### [Exercise goal]
Your result should be the lines holding the word "degrees", copied from the entries below.

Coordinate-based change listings
>>>>
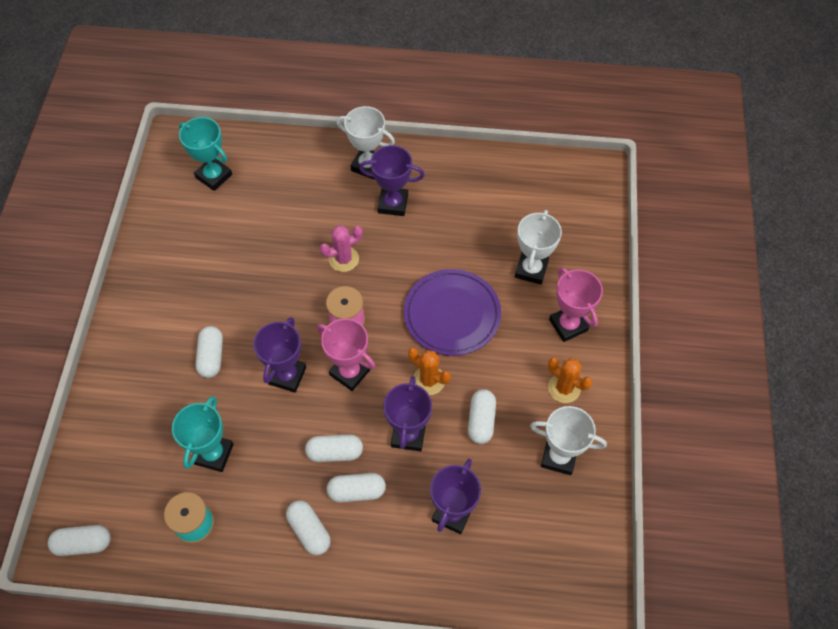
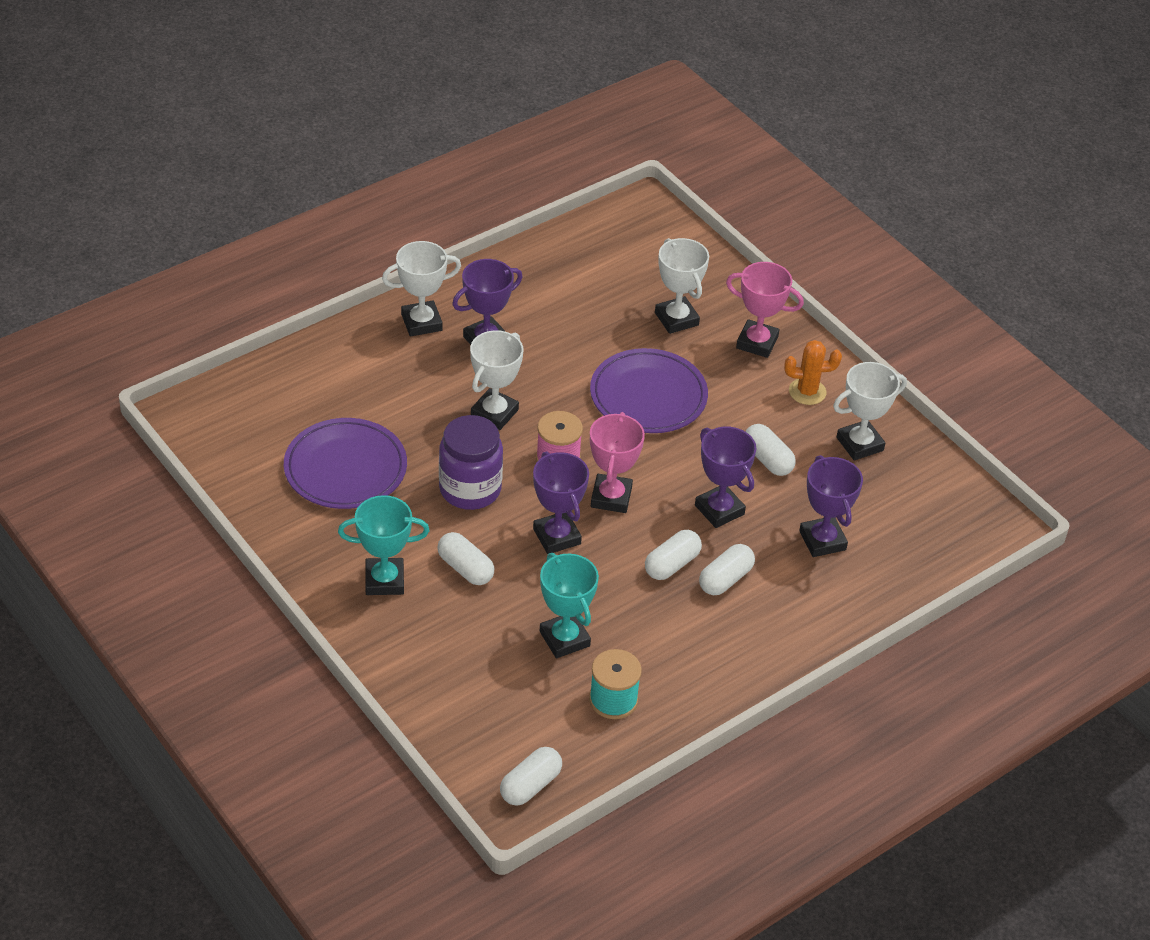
camera: 45 degrees left, 15 degrees down
(214, 176) = (271, 422): turquoise trophy -> turquoise trophy (384, 580)
(220, 236) = (345, 468): none -> purple plate
(273, 302) = (470, 489): none -> purple jar
(309, 531) = (720, 634): white capsule -> none
(344, 259) = (494, 413): pink cactus -> white trophy
(350, 372) = (611, 497): pink trophy -> pink trophy turned 75 degrees counterclockwise
(429, 380) = (688, 458): orange cactus -> none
<<<<
### [Result below]
camera: 45 degrees left, 15 degrees down
(350, 372) = (611, 497): pink trophy -> pink trophy turned 75 degrees counterclockwise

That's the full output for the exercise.